Problem to solve:
Find the word "house" in the records below. List each line containing it.

Given information:

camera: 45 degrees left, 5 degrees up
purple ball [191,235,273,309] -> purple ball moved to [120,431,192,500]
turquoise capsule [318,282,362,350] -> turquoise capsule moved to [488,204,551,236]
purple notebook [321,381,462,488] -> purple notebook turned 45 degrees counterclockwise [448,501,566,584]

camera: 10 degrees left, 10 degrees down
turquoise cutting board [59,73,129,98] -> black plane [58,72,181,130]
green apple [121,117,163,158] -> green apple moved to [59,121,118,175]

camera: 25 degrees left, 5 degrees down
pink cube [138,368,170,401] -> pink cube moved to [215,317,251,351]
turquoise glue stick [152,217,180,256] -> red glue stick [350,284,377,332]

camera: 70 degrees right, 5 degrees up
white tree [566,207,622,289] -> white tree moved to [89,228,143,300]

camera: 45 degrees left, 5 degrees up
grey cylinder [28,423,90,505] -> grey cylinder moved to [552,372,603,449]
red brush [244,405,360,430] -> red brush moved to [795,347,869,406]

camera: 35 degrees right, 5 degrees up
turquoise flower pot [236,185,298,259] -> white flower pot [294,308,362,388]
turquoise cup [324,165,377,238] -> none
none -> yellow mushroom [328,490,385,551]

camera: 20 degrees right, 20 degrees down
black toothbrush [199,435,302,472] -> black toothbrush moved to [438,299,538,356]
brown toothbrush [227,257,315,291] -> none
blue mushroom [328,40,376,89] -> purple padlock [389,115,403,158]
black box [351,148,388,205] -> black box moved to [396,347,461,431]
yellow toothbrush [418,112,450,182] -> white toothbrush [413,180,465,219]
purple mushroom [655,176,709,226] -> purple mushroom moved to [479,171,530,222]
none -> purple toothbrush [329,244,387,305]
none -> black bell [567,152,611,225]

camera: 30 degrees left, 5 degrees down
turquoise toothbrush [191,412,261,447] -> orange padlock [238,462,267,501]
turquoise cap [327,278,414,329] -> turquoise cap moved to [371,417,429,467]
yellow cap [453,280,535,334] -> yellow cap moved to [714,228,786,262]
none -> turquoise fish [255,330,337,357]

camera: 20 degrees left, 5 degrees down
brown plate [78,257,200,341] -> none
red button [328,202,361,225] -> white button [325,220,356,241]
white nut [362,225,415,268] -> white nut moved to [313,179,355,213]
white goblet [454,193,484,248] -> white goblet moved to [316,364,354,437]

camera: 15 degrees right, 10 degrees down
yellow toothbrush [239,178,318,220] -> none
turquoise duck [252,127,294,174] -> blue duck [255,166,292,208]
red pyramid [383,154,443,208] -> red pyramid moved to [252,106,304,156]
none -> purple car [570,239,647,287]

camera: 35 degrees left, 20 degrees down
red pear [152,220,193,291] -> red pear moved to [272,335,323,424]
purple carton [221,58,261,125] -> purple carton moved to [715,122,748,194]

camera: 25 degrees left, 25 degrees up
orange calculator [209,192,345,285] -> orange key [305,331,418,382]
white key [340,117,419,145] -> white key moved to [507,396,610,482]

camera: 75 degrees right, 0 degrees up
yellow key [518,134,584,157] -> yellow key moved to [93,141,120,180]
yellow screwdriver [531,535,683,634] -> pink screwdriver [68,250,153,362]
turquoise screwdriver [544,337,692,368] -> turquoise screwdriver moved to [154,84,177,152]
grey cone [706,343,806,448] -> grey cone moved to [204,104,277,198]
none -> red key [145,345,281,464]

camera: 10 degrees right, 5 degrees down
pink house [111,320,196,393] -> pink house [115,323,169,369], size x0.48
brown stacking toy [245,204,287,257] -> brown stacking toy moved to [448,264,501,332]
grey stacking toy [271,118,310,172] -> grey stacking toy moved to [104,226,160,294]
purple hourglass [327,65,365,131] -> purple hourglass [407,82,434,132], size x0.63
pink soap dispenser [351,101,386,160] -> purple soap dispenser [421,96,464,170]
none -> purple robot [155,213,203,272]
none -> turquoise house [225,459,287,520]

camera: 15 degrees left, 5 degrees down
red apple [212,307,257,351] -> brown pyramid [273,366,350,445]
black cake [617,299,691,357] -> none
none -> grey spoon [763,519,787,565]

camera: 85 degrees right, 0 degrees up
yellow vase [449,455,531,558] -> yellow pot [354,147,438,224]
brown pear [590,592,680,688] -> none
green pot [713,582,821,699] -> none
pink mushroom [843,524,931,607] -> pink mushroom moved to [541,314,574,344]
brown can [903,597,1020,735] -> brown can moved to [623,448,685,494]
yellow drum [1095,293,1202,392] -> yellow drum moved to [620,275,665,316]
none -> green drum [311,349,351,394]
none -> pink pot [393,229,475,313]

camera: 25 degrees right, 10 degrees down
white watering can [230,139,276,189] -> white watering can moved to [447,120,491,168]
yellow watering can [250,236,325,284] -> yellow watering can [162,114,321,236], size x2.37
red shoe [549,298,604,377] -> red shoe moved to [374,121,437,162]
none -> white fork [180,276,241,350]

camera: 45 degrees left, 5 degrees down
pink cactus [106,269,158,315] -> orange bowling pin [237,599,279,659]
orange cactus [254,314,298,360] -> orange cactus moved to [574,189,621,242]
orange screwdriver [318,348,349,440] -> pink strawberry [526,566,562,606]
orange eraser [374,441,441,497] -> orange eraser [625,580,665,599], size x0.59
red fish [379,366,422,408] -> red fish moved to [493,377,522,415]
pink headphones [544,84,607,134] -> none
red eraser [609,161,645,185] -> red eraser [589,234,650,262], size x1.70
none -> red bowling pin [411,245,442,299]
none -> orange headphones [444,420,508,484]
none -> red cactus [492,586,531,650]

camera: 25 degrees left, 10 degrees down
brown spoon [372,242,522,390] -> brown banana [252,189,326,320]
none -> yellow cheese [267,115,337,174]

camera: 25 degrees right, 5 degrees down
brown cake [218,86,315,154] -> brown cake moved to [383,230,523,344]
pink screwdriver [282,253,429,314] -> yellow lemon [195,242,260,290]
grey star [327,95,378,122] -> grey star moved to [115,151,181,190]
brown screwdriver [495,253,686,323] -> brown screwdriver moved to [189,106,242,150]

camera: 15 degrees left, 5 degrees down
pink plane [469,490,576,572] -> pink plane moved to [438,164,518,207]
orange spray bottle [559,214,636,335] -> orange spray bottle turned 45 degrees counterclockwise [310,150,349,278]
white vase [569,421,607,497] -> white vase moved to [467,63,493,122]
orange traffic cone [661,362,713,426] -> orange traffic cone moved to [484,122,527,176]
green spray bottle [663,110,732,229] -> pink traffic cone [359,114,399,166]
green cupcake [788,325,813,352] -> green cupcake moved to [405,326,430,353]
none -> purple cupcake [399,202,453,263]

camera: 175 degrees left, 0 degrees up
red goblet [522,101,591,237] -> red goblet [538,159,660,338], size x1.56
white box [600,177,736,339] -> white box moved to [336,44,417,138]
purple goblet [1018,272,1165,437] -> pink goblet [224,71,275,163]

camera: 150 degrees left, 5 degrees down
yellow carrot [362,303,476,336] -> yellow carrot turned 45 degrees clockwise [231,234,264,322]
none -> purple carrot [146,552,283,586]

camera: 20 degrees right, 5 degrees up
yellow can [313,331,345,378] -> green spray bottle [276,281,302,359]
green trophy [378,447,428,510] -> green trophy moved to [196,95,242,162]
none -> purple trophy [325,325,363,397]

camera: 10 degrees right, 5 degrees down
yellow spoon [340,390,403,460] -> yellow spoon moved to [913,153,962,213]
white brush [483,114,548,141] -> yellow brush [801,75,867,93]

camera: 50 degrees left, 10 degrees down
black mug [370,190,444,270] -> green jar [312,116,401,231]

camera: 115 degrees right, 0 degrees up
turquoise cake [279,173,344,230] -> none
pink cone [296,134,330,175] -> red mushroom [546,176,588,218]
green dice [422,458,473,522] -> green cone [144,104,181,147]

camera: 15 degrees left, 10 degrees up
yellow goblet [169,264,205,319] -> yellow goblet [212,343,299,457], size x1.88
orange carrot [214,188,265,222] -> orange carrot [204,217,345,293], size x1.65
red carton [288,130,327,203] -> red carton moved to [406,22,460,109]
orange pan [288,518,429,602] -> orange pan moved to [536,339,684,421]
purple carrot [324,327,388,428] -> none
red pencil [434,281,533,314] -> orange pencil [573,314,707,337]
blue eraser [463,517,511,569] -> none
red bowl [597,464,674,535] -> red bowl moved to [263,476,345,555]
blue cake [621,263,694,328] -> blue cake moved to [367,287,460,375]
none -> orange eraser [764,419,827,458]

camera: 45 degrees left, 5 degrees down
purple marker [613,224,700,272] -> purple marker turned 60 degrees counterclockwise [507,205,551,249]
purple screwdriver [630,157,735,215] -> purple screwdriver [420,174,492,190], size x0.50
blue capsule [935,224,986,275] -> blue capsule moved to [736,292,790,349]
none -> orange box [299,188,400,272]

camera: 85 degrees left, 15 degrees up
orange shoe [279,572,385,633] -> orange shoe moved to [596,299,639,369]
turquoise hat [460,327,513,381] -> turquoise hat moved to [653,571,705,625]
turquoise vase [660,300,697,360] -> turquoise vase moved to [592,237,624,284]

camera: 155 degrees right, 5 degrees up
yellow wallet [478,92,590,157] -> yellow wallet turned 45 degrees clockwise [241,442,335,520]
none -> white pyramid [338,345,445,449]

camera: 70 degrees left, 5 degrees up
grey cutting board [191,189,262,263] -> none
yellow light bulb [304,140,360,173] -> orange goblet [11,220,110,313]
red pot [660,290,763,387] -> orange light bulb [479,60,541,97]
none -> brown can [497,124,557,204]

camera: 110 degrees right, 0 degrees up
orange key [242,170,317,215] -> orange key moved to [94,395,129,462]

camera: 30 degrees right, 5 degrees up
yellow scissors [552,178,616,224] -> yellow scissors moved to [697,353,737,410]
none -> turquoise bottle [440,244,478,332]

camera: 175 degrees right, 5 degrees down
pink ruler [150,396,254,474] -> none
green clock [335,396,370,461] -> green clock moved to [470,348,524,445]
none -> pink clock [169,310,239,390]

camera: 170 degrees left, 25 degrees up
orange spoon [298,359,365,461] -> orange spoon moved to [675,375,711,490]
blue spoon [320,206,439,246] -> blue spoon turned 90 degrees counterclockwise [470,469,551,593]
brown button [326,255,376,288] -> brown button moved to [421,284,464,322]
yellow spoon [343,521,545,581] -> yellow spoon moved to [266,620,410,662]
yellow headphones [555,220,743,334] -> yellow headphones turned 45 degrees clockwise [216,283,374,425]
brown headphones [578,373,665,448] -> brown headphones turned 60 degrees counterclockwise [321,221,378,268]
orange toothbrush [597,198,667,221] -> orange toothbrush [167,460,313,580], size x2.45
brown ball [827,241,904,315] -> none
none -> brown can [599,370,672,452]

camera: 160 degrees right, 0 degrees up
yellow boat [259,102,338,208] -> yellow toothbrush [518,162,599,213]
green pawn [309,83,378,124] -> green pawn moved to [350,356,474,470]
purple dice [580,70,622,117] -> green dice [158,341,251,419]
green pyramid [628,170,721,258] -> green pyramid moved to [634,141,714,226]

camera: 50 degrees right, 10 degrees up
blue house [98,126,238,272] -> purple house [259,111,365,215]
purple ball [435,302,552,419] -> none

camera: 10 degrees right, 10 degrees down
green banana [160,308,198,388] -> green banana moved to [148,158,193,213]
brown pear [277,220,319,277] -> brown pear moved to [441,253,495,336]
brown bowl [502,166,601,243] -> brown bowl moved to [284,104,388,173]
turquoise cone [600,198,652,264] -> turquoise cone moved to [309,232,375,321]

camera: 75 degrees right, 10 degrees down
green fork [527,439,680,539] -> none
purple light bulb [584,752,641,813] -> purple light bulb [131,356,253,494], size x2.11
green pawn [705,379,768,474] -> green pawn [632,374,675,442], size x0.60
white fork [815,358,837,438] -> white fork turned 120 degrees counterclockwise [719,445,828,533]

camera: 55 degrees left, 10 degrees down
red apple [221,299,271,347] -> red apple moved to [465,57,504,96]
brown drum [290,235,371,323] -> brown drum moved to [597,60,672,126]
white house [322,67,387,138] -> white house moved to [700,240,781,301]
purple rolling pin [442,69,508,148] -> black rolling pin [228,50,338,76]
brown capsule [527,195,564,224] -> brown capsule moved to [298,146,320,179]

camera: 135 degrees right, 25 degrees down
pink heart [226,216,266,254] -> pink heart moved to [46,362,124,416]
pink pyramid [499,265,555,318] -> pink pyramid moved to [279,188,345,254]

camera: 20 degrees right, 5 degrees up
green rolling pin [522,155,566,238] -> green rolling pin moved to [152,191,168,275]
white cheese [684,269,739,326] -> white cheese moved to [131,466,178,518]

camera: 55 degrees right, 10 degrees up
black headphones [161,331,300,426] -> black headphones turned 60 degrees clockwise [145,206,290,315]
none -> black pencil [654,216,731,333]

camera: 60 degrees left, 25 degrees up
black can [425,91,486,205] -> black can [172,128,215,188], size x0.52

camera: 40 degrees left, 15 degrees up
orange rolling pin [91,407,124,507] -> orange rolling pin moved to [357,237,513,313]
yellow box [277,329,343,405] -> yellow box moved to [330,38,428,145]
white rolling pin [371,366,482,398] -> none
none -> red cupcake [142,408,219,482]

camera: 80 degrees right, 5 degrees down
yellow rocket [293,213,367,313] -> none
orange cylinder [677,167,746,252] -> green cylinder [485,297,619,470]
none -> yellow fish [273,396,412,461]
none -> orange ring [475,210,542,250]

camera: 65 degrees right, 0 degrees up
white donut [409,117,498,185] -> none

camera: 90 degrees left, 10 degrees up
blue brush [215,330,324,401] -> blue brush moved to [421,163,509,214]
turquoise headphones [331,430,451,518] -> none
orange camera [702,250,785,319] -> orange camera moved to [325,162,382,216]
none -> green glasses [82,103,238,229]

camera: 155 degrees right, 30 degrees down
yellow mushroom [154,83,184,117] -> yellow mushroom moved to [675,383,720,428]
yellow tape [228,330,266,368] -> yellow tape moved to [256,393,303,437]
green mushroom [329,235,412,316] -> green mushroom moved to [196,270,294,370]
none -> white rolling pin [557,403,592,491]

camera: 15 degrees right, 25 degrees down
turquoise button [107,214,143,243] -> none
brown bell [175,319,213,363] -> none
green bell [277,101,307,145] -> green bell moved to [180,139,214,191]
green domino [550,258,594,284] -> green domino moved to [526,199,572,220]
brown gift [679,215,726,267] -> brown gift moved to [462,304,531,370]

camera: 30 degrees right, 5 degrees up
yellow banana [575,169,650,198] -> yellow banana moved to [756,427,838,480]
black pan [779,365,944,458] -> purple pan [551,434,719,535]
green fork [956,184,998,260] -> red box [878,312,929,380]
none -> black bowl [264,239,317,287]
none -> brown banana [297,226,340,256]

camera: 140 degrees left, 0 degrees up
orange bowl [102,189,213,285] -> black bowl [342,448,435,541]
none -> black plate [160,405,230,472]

Answer section:
pink house [111,320,196,393] -> pink house [115,323,169,369], size x0.48
none -> turquoise house [225,459,287,520]
blue house [98,126,238,272] -> purple house [259,111,365,215]
white house [322,67,387,138] -> white house moved to [700,240,781,301]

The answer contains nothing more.